Items from a dataset
______
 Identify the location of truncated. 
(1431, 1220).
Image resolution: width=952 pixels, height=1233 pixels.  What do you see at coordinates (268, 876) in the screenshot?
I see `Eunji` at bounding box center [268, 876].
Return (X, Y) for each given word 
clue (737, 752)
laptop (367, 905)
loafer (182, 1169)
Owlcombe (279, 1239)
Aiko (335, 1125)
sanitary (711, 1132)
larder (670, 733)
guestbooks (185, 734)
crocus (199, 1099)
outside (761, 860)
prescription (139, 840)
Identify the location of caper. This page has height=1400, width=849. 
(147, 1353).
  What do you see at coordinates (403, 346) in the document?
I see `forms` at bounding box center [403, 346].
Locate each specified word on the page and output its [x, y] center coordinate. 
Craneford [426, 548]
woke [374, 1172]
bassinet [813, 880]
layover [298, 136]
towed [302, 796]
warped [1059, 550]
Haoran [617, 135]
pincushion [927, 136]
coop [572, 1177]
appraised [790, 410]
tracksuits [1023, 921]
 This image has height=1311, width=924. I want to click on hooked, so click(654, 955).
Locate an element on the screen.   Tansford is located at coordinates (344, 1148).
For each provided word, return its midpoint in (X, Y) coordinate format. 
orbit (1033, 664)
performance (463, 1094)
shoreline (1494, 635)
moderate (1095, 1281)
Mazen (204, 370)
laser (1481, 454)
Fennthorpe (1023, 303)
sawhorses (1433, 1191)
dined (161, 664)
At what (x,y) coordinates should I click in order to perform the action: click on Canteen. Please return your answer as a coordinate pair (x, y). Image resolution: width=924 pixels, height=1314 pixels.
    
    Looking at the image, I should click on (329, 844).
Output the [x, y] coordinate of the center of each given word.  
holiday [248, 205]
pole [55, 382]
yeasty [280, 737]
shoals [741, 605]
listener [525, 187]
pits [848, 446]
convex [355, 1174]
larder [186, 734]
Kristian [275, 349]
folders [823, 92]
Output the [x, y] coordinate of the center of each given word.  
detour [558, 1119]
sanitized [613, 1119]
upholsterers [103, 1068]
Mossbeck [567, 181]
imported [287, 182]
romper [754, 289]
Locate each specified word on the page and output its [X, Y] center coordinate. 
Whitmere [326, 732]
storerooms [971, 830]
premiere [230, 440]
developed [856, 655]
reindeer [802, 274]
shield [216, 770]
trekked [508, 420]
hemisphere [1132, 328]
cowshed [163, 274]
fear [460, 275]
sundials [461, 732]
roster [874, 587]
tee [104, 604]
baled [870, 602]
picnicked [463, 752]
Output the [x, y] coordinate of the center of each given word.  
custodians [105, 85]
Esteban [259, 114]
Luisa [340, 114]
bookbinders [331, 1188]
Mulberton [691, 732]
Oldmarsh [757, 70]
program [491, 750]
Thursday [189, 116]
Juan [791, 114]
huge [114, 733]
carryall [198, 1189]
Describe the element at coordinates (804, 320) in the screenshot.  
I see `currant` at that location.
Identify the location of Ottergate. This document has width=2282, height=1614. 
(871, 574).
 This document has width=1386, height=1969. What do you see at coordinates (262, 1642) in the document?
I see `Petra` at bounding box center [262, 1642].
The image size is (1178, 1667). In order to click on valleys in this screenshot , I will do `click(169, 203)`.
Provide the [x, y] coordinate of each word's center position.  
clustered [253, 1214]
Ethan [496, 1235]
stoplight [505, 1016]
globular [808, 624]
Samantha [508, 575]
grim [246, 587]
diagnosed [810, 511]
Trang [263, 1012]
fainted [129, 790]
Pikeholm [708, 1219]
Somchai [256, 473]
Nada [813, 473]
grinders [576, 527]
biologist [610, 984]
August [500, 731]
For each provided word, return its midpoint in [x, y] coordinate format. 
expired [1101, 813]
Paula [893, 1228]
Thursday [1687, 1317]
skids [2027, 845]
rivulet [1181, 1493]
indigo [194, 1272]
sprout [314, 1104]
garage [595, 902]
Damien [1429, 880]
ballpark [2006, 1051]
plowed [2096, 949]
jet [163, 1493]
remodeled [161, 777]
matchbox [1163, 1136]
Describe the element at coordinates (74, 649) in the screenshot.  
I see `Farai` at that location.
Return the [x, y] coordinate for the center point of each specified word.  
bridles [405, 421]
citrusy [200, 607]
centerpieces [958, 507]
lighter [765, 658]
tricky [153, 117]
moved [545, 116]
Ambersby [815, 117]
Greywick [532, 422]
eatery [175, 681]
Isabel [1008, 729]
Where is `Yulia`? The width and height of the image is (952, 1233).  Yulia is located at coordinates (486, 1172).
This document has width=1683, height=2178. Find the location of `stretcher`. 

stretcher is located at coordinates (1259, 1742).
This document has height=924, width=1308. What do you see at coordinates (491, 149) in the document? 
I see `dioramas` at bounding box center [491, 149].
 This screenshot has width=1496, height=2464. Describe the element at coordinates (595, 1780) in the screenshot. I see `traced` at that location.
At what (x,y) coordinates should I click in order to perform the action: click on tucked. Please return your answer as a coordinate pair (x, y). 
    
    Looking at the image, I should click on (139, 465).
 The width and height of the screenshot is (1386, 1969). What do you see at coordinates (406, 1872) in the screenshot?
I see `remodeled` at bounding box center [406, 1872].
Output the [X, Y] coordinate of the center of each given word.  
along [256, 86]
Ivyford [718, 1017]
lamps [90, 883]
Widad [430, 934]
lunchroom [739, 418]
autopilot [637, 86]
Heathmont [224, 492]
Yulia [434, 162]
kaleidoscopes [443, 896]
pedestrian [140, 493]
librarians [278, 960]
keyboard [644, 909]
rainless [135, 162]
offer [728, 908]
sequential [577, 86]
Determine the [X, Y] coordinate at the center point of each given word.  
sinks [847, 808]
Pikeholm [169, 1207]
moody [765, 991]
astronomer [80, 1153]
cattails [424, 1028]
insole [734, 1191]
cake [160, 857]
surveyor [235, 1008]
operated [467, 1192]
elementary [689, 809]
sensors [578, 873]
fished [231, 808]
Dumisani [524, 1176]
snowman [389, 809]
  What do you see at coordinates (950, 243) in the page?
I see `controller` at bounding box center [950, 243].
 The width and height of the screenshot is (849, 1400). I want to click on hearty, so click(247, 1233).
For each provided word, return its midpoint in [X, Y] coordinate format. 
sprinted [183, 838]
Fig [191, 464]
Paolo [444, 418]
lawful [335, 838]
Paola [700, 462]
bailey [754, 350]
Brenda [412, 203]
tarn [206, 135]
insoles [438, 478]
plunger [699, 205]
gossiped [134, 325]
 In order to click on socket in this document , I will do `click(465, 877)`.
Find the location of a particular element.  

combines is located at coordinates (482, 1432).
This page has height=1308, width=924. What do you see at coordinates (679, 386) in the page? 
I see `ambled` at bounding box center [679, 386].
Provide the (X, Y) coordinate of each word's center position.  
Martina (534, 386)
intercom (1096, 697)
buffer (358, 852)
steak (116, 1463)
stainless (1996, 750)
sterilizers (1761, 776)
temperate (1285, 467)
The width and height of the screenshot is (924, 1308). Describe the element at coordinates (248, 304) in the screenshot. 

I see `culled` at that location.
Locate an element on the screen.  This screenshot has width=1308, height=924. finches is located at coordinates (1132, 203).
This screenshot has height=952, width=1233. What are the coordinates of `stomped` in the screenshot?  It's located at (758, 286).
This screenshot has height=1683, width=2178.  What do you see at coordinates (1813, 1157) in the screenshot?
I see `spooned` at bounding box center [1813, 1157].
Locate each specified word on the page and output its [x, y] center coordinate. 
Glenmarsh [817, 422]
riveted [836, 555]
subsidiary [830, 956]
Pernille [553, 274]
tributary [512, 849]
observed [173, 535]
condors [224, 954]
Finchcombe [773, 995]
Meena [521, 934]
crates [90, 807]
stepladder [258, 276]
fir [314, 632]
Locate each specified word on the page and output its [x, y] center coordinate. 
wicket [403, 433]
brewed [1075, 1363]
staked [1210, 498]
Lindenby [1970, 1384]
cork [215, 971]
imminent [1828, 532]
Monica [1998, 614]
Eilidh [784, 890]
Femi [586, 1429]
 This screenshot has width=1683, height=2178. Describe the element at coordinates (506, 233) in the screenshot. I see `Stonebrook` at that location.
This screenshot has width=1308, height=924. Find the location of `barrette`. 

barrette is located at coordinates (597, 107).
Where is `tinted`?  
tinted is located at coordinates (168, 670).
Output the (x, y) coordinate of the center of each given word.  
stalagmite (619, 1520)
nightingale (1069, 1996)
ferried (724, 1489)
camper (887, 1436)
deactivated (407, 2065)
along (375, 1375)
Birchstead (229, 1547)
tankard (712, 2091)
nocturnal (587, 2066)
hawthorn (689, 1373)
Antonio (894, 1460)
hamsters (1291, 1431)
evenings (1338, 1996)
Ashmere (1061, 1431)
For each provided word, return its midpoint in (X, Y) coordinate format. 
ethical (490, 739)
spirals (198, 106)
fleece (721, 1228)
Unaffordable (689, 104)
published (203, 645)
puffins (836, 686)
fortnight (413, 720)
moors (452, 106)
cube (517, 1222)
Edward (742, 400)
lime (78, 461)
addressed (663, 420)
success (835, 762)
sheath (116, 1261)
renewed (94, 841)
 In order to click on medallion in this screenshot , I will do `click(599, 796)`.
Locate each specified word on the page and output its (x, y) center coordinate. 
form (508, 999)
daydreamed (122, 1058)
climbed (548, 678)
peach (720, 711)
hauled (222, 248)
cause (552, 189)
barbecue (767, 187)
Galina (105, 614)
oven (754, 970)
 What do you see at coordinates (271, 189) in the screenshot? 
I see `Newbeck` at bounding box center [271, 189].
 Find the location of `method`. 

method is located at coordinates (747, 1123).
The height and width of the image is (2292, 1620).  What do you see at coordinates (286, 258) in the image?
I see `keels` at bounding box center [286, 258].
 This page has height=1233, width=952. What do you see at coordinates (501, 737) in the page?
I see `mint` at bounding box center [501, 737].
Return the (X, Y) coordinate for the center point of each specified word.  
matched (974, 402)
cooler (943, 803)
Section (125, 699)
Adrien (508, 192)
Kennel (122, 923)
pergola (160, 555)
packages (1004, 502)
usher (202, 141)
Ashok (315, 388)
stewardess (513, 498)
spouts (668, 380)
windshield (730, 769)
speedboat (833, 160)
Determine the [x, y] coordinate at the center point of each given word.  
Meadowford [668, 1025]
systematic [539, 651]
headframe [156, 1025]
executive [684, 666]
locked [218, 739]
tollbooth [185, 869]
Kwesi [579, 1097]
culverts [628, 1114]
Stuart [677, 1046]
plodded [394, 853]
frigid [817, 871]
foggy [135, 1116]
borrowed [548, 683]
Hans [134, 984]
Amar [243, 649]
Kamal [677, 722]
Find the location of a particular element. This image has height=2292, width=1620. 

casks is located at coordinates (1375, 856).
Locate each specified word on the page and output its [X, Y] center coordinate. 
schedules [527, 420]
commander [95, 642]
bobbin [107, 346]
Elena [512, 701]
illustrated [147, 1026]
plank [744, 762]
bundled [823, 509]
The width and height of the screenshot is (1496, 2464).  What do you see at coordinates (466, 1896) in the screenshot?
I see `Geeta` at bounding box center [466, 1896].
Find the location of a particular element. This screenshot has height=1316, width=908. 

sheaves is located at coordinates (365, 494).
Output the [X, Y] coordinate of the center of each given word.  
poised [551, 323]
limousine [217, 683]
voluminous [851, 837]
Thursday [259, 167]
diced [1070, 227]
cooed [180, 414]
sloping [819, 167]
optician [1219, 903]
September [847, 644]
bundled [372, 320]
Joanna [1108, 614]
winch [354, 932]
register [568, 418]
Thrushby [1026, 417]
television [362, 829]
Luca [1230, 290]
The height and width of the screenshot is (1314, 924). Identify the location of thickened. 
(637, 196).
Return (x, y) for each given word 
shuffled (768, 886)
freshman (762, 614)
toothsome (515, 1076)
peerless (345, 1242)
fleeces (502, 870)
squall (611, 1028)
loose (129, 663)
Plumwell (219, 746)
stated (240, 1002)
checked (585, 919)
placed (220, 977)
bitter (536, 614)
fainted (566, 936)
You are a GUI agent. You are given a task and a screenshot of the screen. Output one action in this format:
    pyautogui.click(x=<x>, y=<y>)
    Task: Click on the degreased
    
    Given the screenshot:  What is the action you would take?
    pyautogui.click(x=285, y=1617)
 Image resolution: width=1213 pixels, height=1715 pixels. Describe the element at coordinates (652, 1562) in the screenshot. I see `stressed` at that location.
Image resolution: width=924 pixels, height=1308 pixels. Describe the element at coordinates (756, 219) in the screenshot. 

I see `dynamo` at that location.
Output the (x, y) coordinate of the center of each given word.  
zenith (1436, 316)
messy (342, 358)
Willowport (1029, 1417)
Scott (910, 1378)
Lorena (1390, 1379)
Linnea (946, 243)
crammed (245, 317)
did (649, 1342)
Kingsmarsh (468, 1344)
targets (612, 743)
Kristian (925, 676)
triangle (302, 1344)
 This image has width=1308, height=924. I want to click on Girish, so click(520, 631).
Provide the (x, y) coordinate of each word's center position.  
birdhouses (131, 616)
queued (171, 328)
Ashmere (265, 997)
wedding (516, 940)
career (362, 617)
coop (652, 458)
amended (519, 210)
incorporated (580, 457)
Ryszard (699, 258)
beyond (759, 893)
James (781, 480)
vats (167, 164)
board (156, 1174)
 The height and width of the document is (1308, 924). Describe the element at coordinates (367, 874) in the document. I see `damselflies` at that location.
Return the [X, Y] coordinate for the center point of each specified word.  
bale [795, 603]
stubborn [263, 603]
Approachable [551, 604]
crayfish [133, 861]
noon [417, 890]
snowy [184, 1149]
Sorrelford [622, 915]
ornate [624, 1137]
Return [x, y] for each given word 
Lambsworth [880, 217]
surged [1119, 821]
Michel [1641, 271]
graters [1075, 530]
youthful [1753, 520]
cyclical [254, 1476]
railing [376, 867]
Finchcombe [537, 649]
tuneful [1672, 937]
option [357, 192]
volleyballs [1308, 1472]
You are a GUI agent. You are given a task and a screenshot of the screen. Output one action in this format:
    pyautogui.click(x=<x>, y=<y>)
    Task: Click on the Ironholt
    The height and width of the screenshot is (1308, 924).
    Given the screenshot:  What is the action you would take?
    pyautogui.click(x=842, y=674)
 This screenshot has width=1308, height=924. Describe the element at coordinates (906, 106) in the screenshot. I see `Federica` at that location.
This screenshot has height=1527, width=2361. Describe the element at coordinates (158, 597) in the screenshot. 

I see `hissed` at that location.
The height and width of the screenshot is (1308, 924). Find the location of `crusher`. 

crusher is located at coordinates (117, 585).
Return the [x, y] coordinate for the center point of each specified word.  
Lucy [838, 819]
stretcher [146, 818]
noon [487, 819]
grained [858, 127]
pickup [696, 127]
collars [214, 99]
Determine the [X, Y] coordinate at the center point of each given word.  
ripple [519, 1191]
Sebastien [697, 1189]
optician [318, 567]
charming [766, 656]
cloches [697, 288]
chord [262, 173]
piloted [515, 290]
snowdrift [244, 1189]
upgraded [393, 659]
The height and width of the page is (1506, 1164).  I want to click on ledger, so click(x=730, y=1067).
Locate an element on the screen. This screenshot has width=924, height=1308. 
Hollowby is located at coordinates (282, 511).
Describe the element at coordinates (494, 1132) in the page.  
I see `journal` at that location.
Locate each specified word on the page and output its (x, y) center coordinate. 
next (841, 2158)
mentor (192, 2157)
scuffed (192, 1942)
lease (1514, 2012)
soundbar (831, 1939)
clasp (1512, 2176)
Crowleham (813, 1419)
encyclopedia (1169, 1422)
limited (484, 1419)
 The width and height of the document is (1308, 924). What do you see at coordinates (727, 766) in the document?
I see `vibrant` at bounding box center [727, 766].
______
Task details:
Copy out the lines word for word, starting with the line that contains "along (375, 1375)" and going on through the line that contains "foggy [135, 1116]", both ends included.

Response below:
along (375, 1375)
Birchstead (229, 1547)
tankard (712, 2091)
nocturnal (587, 2066)
hawthorn (689, 1373)
Antonio (894, 1460)
hamsters (1291, 1431)
evenings (1338, 1996)
Ashmere (1061, 1431)
For each provided word, return its midpoint in (X, Y) coordinate format. 
ethical (490, 739)
spirals (198, 106)
fleece (721, 1228)
Unaffordable (689, 104)
published (203, 645)
puffins (836, 686)
fortnight (413, 720)
moors (452, 106)
cube (517, 1222)
Edward (742, 400)
lime (78, 461)
addressed (663, 420)
success (835, 762)
sheath (116, 1261)
renewed (94, 841)
 In order to click on medallion in this screenshot , I will do `click(599, 796)`.
Locate each specified word on the page and output its (x, y) center coordinate. 
form (508, 999)
daydreamed (122, 1058)
climbed (548, 678)
peach (720, 711)
hauled (222, 248)
cause (552, 189)
barbecue (767, 187)
Galina (105, 614)
oven (754, 970)
 What do you see at coordinates (271, 189) in the screenshot? 
I see `Newbeck` at bounding box center [271, 189].
 Find the location of `method`. 

method is located at coordinates (747, 1123).
The height and width of the image is (2292, 1620).  What do you see at coordinates (286, 258) in the image?
I see `keels` at bounding box center [286, 258].
 This page has height=1233, width=952. What do you see at coordinates (501, 737) in the page?
I see `mint` at bounding box center [501, 737].
Return the (X, Y) coordinate for the center point of each specified word.  
matched (974, 402)
cooler (943, 803)
Section (125, 699)
Adrien (508, 192)
Kennel (122, 923)
pergola (160, 555)
packages (1004, 502)
usher (202, 141)
Ashok (315, 388)
stewardess (513, 498)
spouts (668, 380)
windshield (730, 769)
speedboat (833, 160)
Determine the [x, y] coordinate at the center point of each given word.  
Meadowford [668, 1025]
systematic [539, 651]
headframe [156, 1025]
executive [684, 666]
locked [218, 739]
tollbooth [185, 869]
Kwesi [579, 1097]
culverts [628, 1114]
Stuart [677, 1046]
plodded [394, 853]
frigid [817, 871]
foggy [135, 1116]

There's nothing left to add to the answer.